The result should be a full, exact repeat of the entries, free of pictures.

Image change detection data:
------

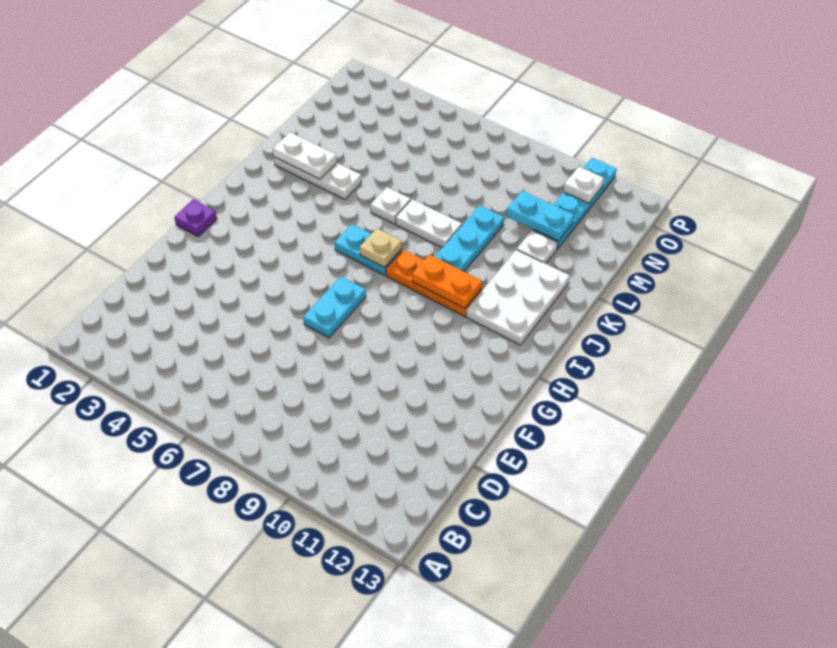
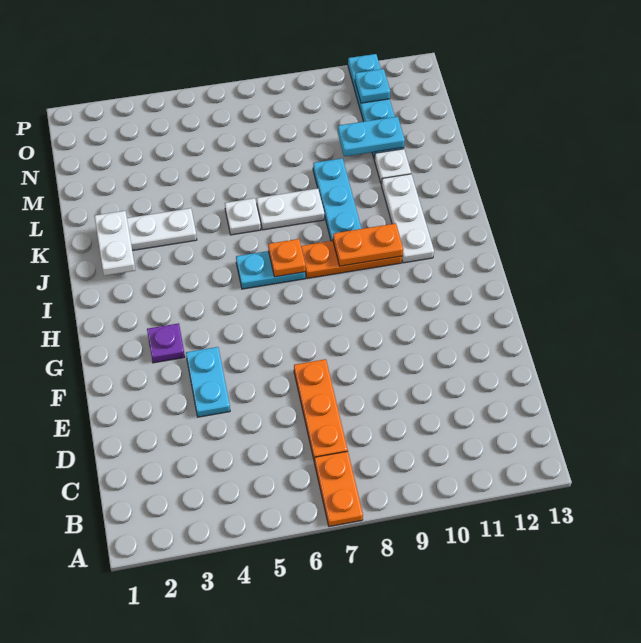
none -> orange 1x2 plate [314,451,363,527]
none -> orange 1x3 plate [294,359,348,461]
cyan 1x2 plate [303,276,366,338] -> cyan 1x2 plate moved to [186,347,230,417]
purple 1x1 plate [174,199,217,236] -> purple 1x1 plate moved to [147,323,185,363]
tan 1x1 plate [360,228,402,267] -> orange 1x1 plate [268,239,306,277]
white 2x3 plate [466,250,570,345] -> white 1x3 plate [381,174,434,263]
white 1x2 plate [273,132,337,179] -> white 1x2 plate turned to [94,211,135,276]
white 1x1 plate [564,167,604,203] -> cyan 1x1 plate [355,69,390,103]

------

Solved exercise:
none -> orange 1x2 plate [314,451,363,527]
none -> orange 1x3 plate [294,359,348,461]
cyan 1x2 plate [303,276,366,338] -> cyan 1x2 plate moved to [186,347,230,417]
purple 1x1 plate [174,199,217,236] -> purple 1x1 plate moved to [147,323,185,363]
tan 1x1 plate [360,228,402,267] -> orange 1x1 plate [268,239,306,277]
white 2x3 plate [466,250,570,345] -> white 1x3 plate [381,174,434,263]
white 1x2 plate [273,132,337,179] -> white 1x2 plate turned to [94,211,135,276]
white 1x1 plate [564,167,604,203] -> cyan 1x1 plate [355,69,390,103]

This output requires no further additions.